> Your assignment
Which lines of the records below contain the word "NAND"? Report each of them in full.

> Data to examine
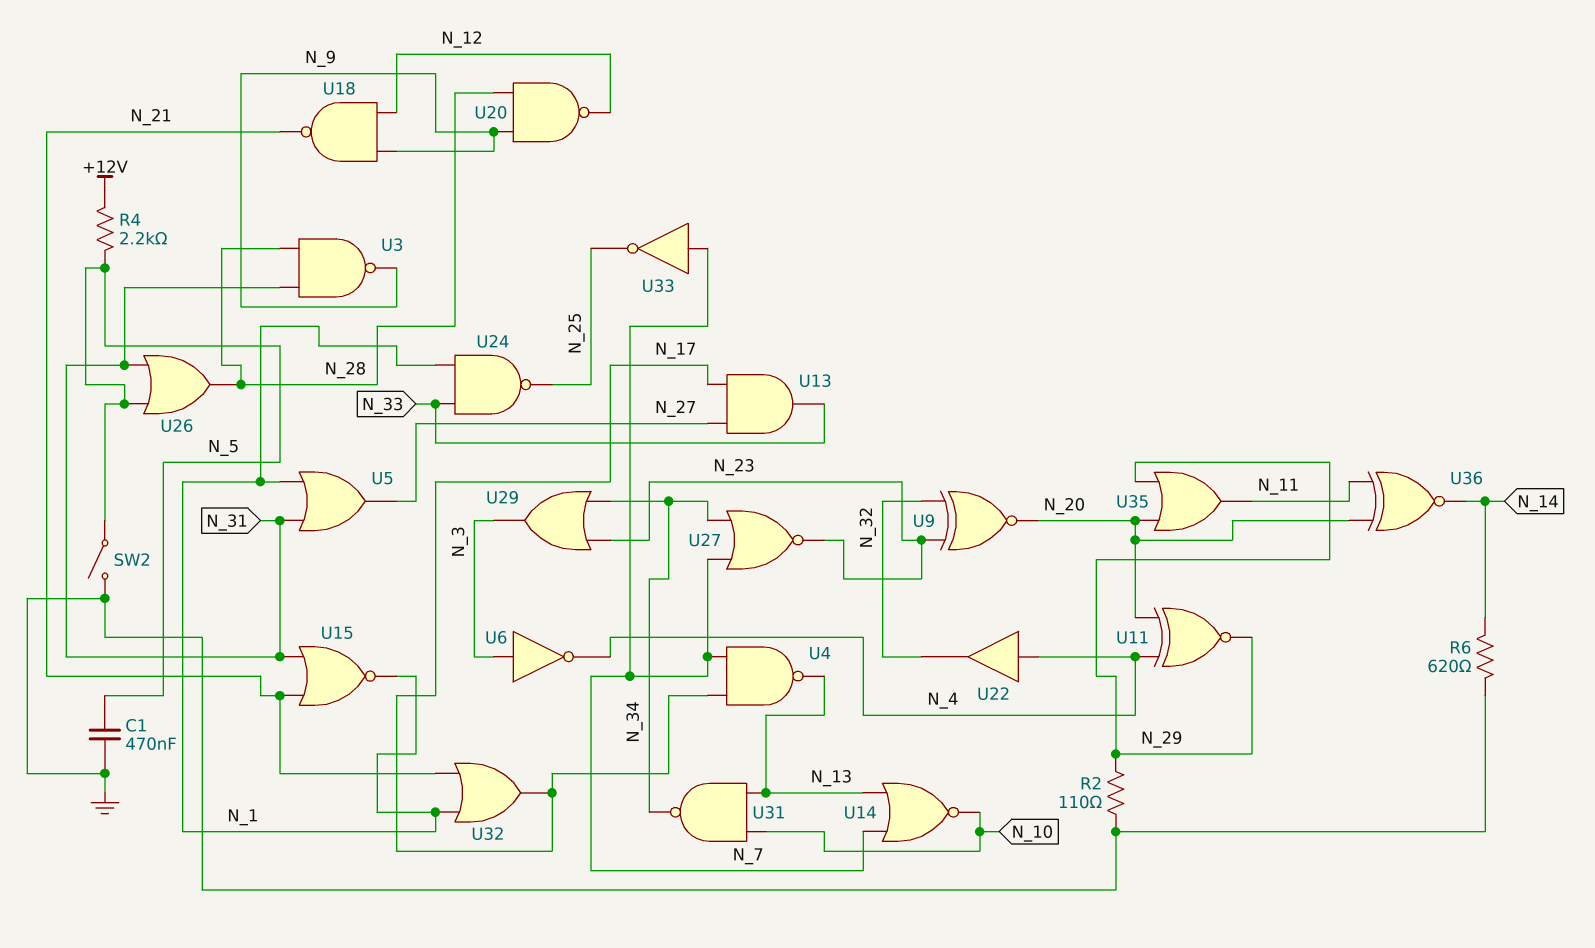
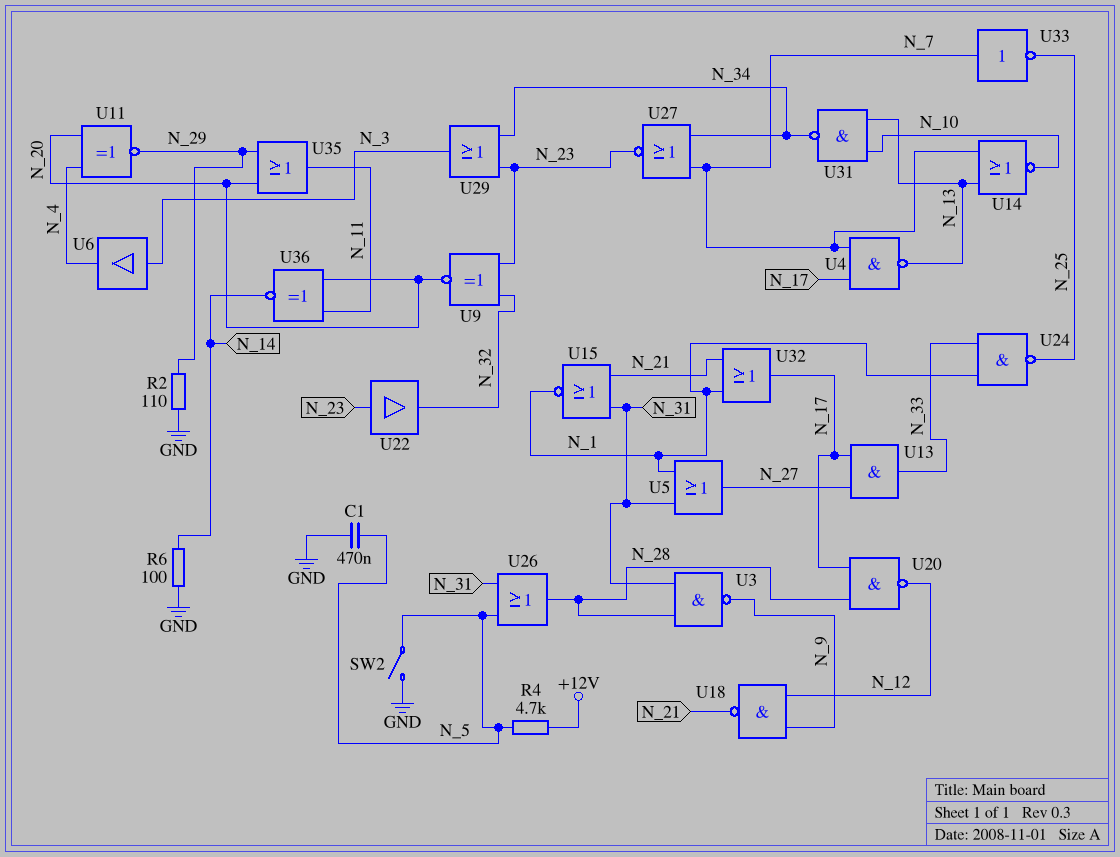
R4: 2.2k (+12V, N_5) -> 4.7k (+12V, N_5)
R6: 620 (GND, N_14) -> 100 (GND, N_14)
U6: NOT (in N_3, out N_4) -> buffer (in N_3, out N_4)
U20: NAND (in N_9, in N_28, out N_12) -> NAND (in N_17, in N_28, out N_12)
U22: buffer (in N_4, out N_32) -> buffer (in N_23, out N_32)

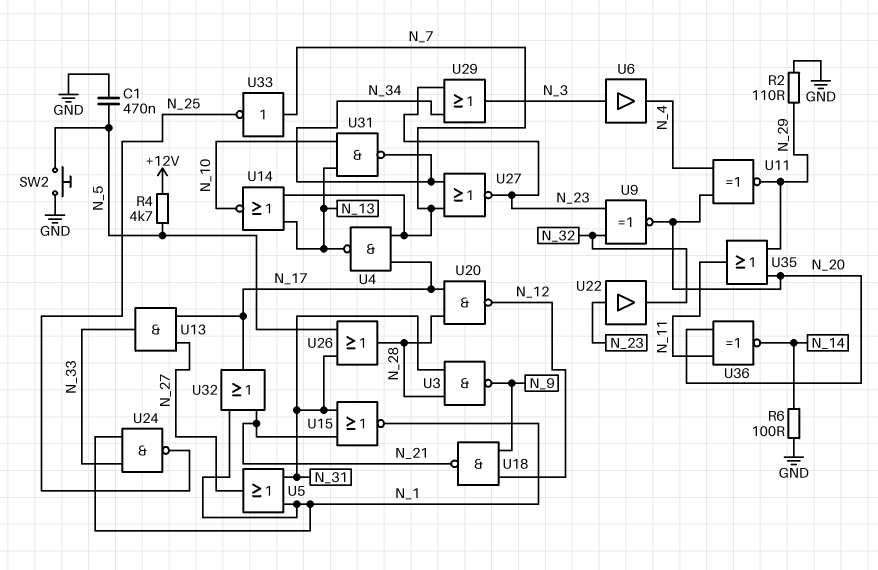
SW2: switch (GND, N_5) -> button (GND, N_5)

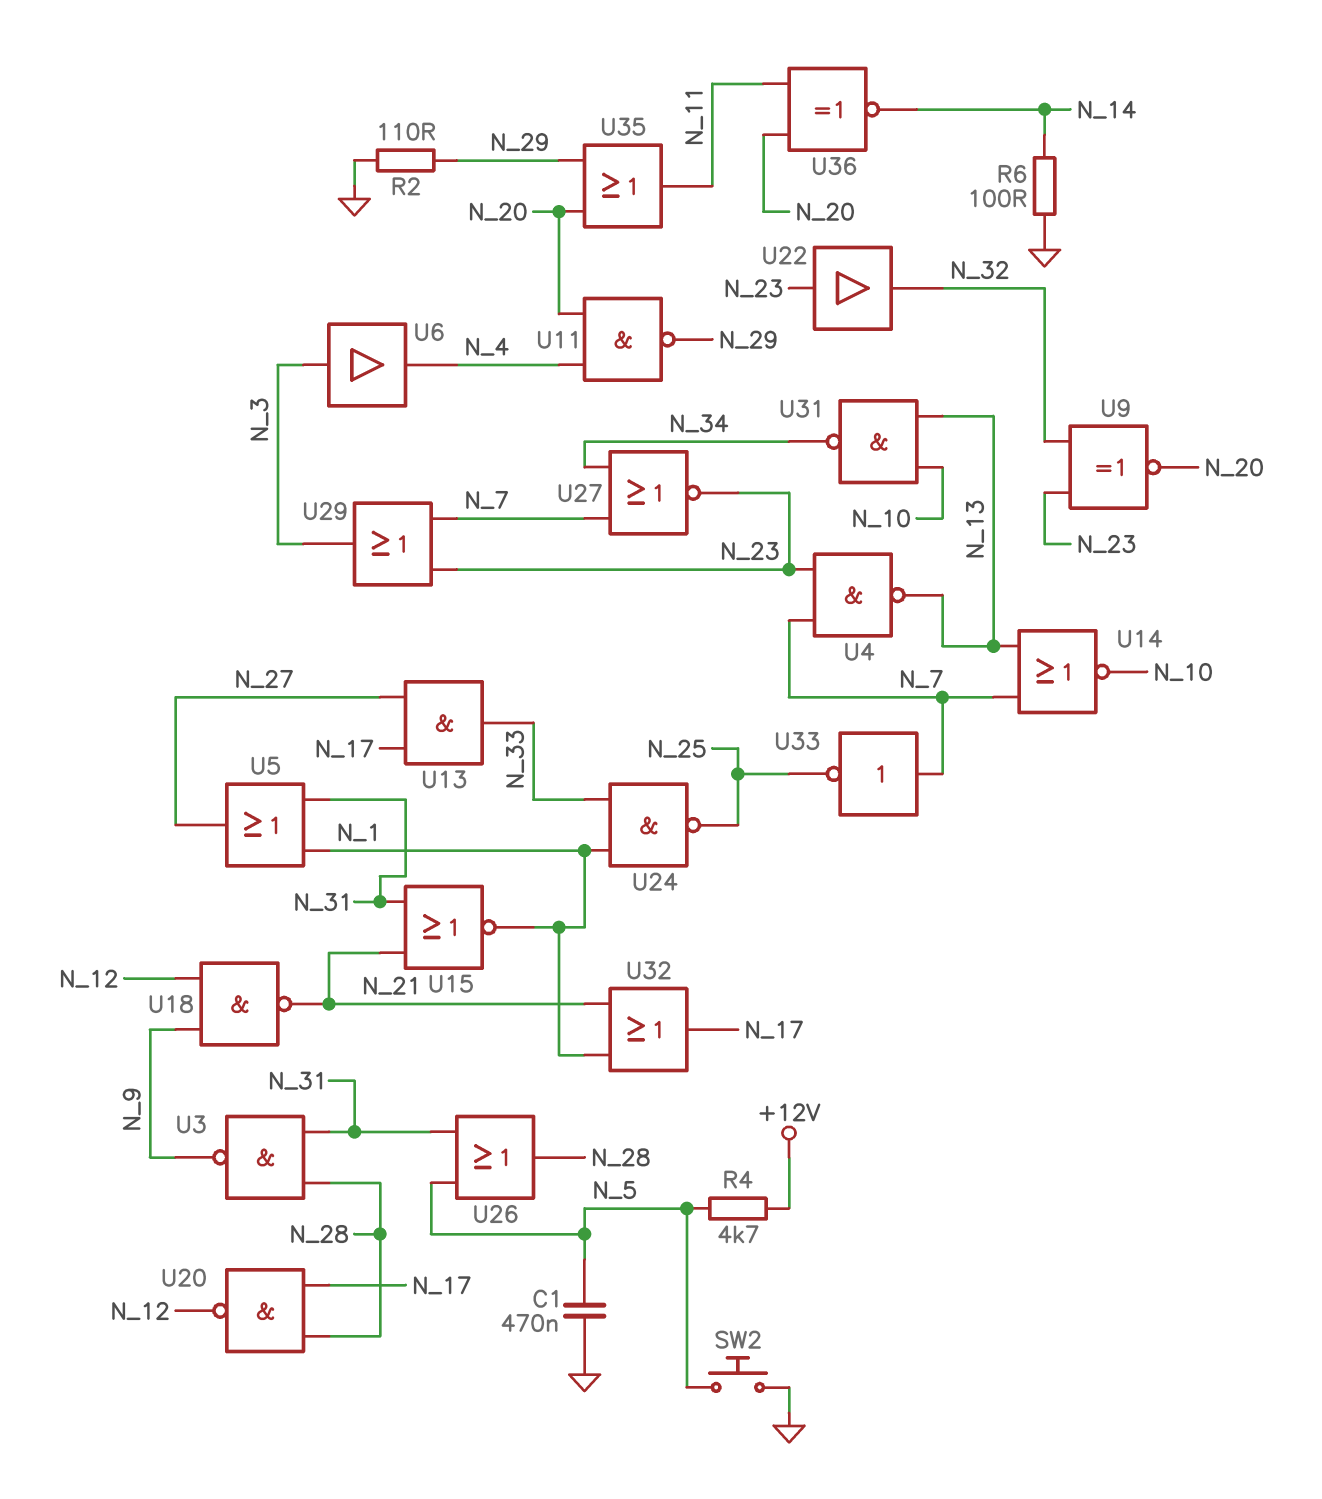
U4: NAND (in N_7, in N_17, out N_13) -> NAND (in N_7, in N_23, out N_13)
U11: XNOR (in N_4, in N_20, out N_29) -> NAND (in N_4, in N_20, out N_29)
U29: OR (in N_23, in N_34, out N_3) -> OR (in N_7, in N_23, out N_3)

> Exercise response
U20: NAND (in N_9, in N_28, out N_12) -> NAND (in N_17, in N_28, out N_12)
U4: NAND (in N_7, in N_17, out N_13) -> NAND (in N_7, in N_23, out N_13)
U11: XNOR (in N_4, in N_20, out N_29) -> NAND (in N_4, in N_20, out N_29)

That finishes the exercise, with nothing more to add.